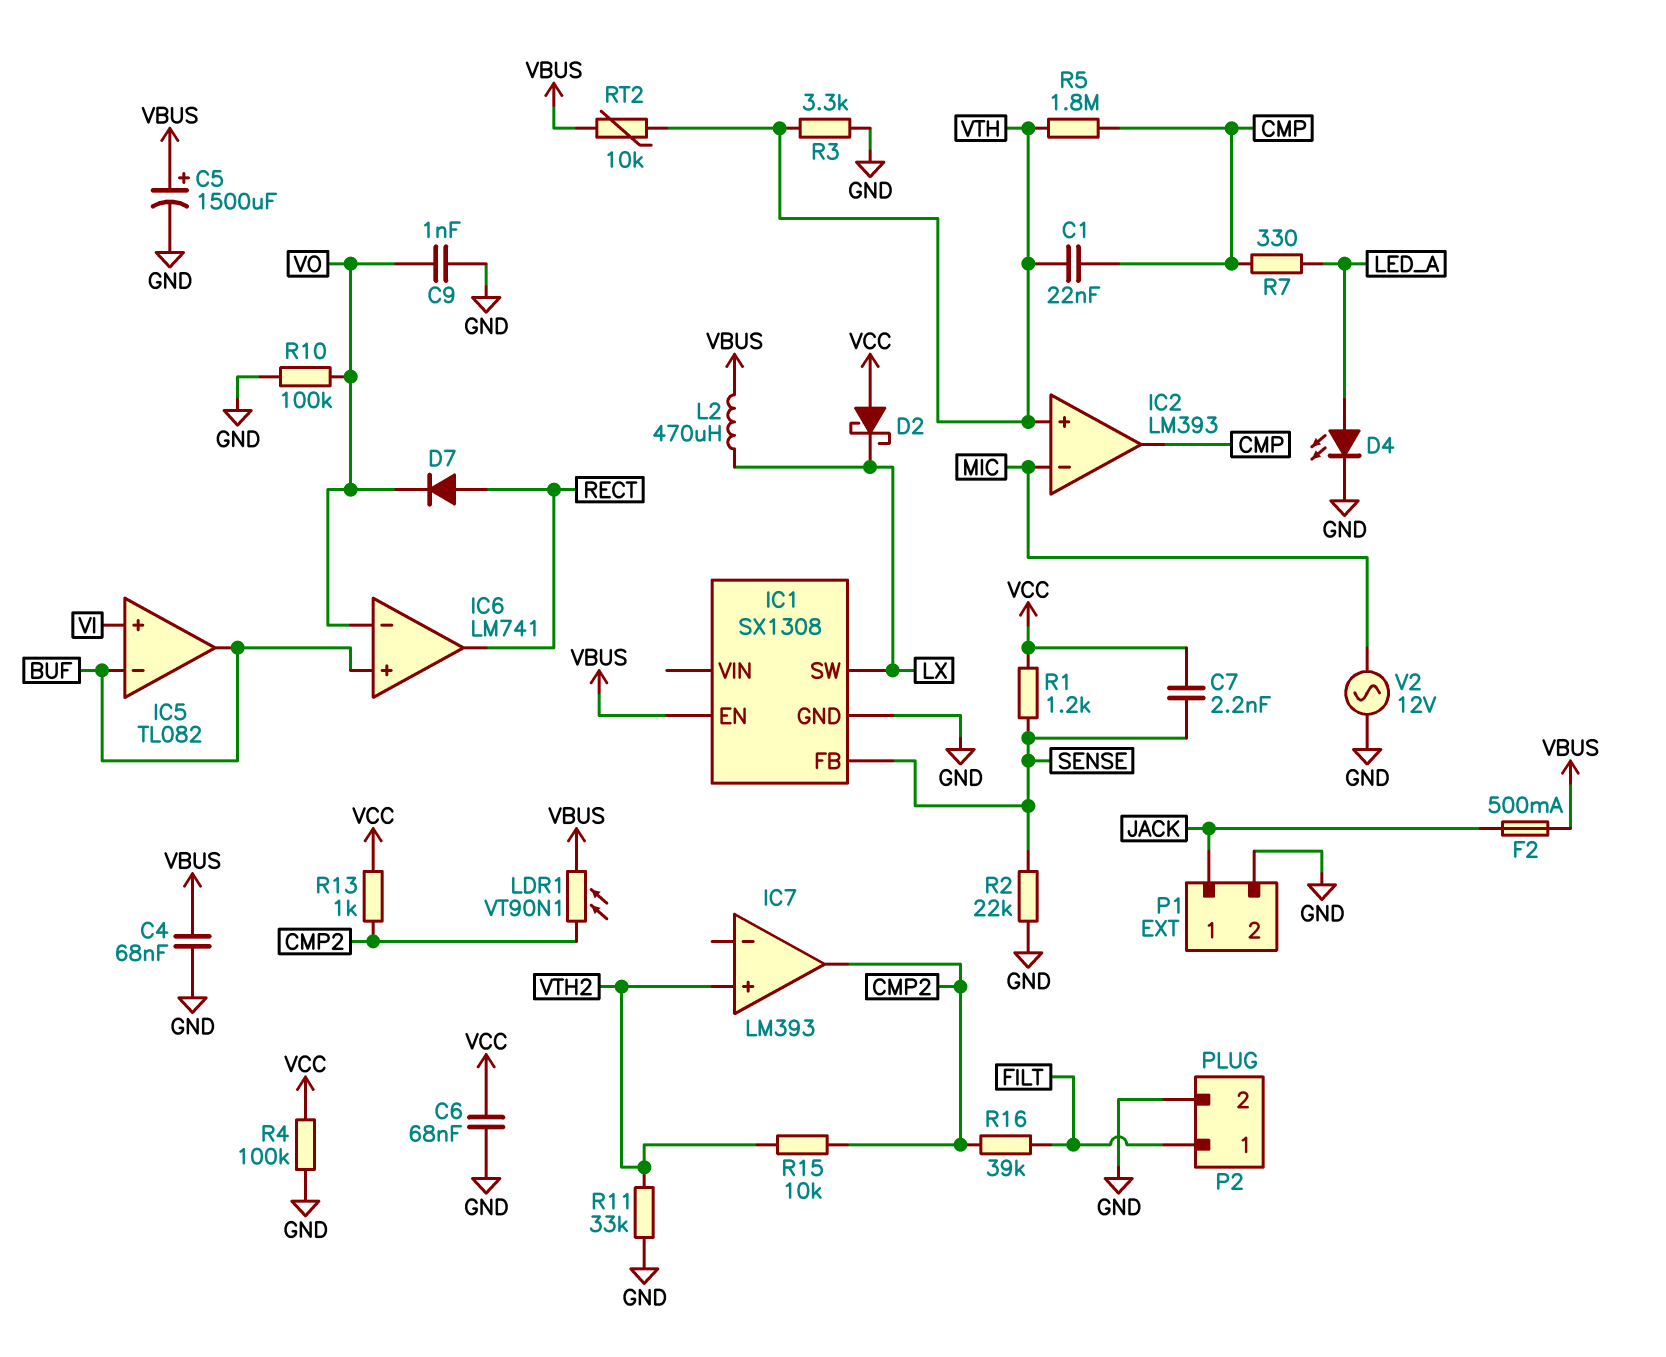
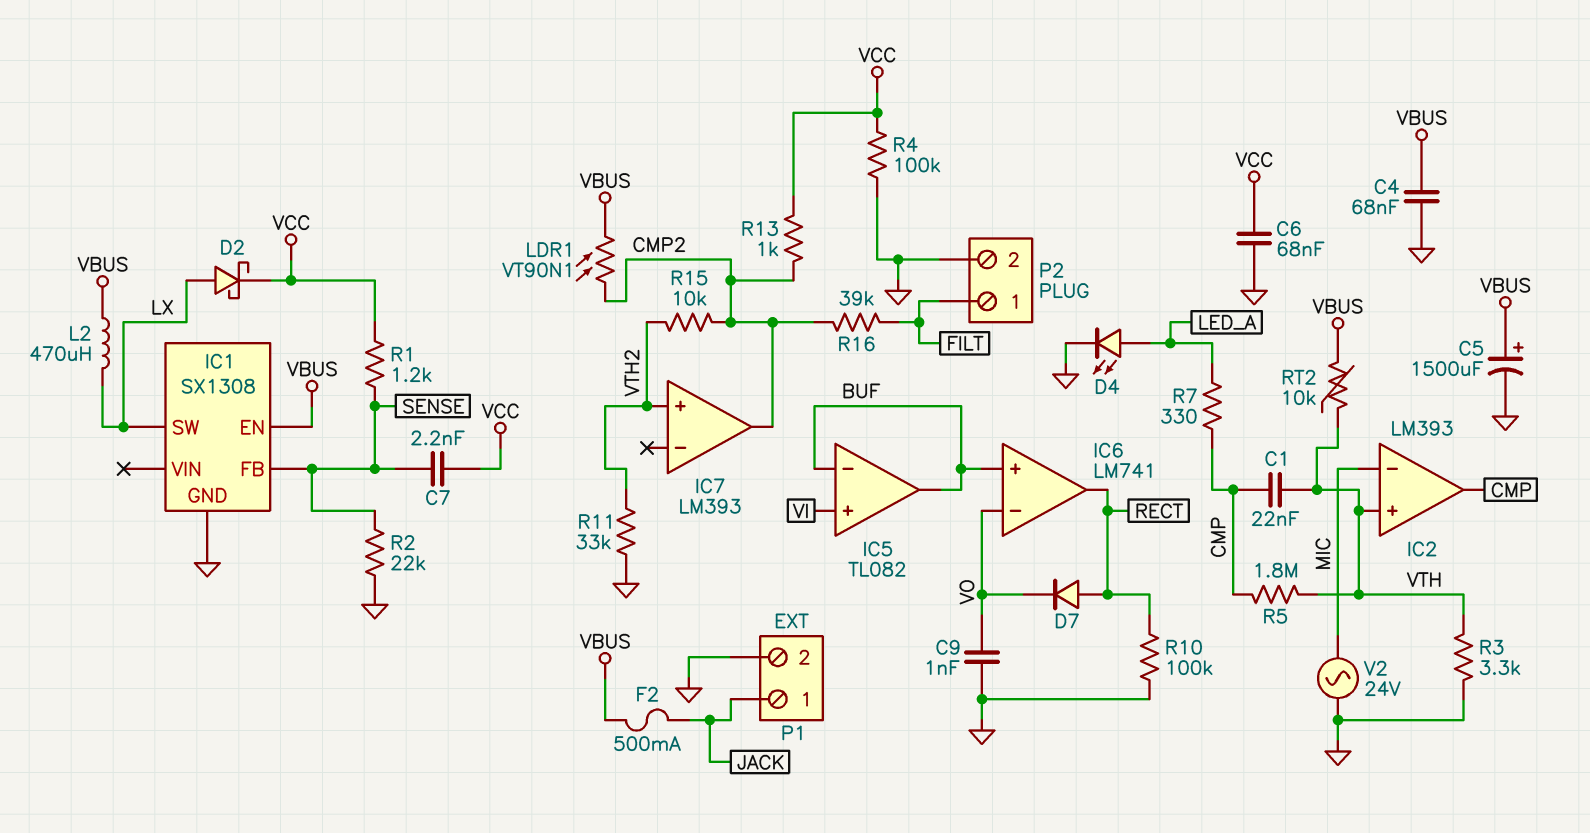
D2: schottky (A VCC, K LX) -> schottky (A LX, K VCC)
R10: 100k (GND, VO) -> 100k (GND, RECT)
V2: AC 12V (GND, MIC) -> AC 24V (GND, MIC)

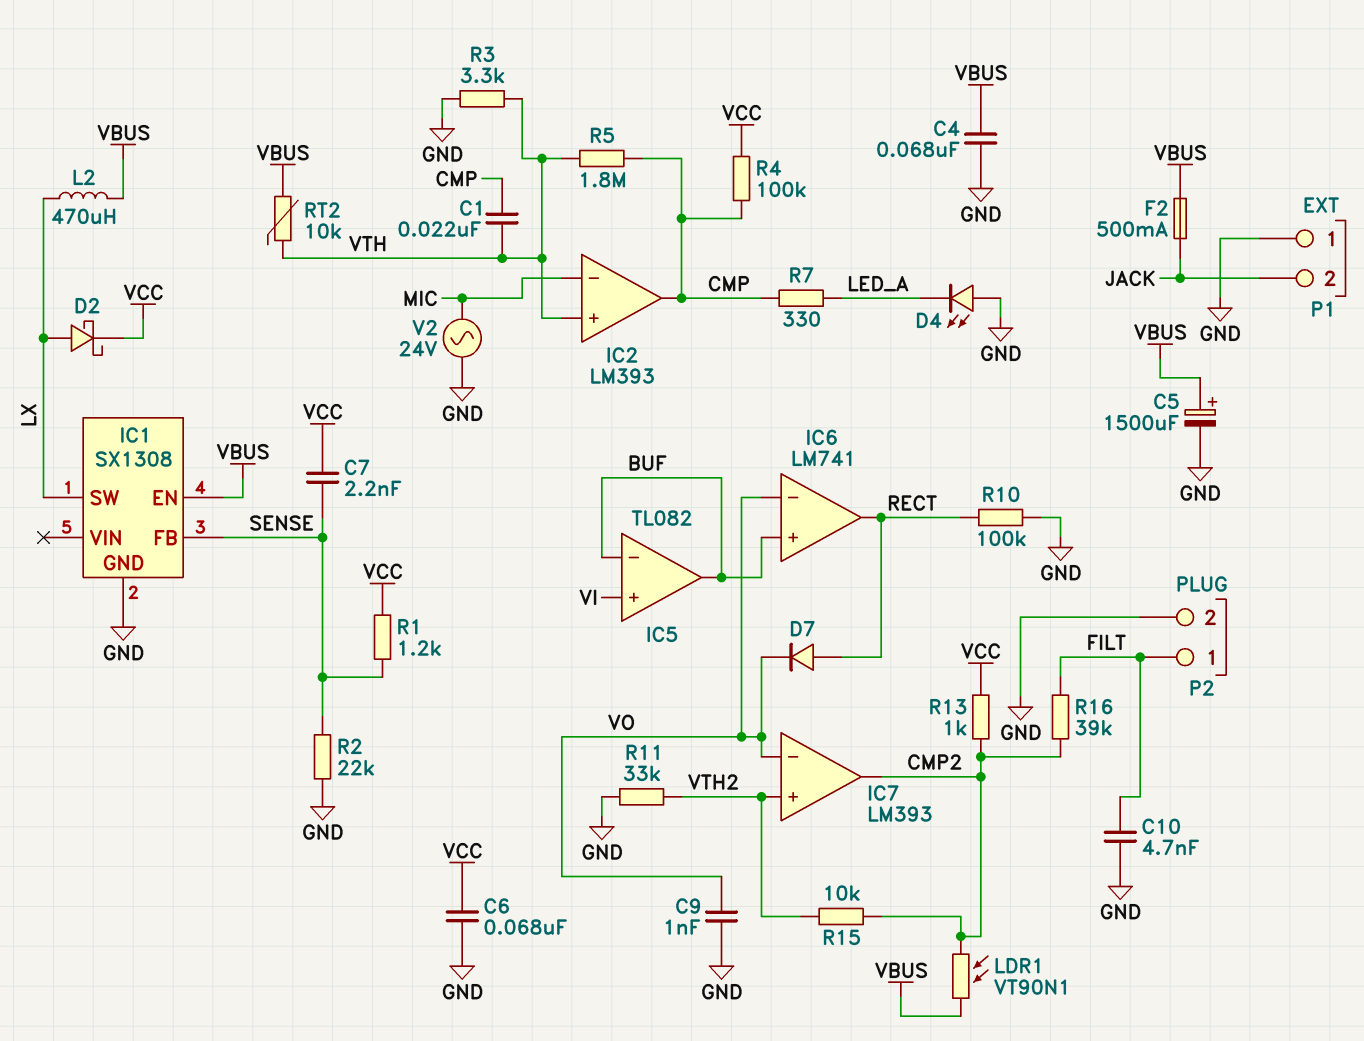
C10: none -> 4.7nF (FILT, GND)
D4: LED (A LED_A, K GND) -> LED (A GND, K LED_A)
IC7 pin in-: none -> VO
P1 pin 1: JACK -> GND
P1 pin 2: GND -> JACK
R4: 100k (GND, VCC) -> 100k (CMP, VCC)

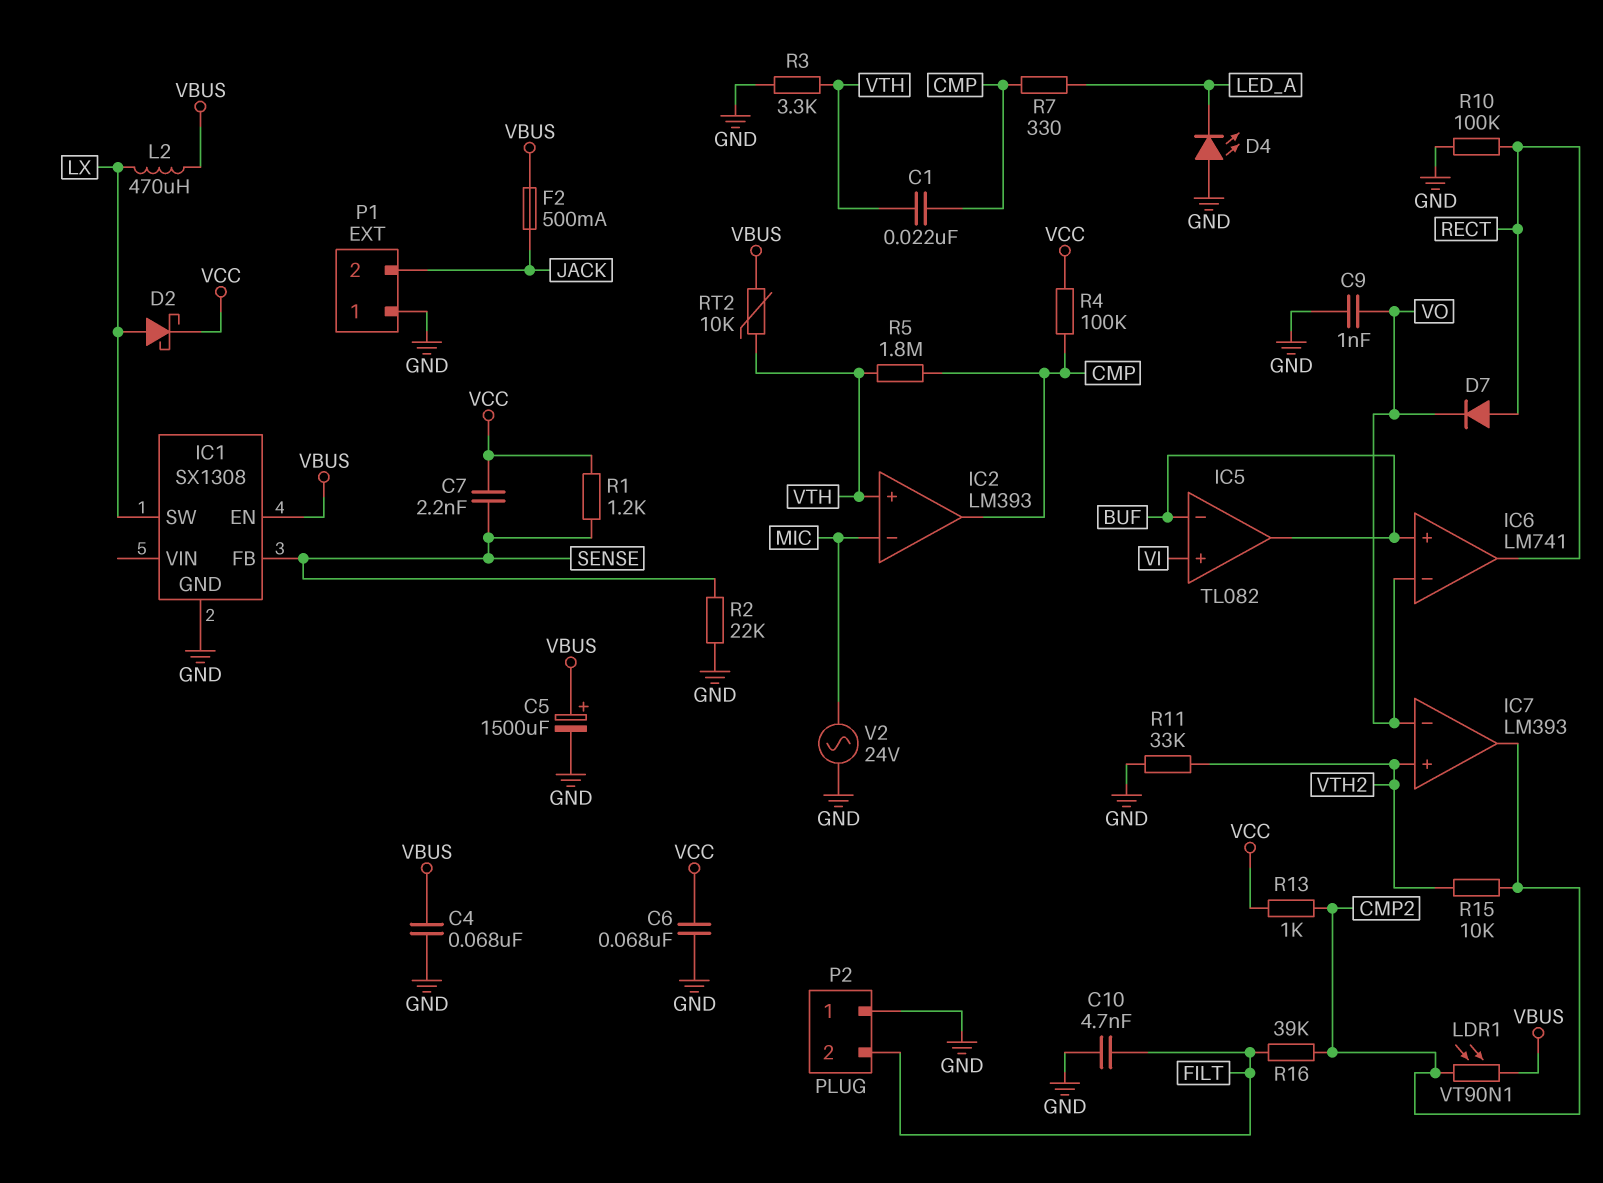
P2 pin 1: FILT -> GND
P2 pin 2: GND -> FILT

* Task statement:
Please repeat every record exactly as it stands, leaving out any pictures.

* Solution to the problem:
D2: schottky (A VCC, K LX) -> schottky (A LX, K VCC)
R10: 100k (GND, VO) -> 100k (GND, RECT)
V2: AC 12V (GND, MIC) -> AC 24V (GND, MIC)

C10: none -> 4.7nF (FILT, GND)
D4: LED (A LED_A, K GND) -> LED (A GND, K LED_A)
IC7 pin in-: none -> VO
P1 pin 1: JACK -> GND
P1 pin 2: GND -> JACK
R4: 100k (GND, VCC) -> 100k (CMP, VCC)

P2 pin 1: FILT -> GND
P2 pin 2: GND -> FILT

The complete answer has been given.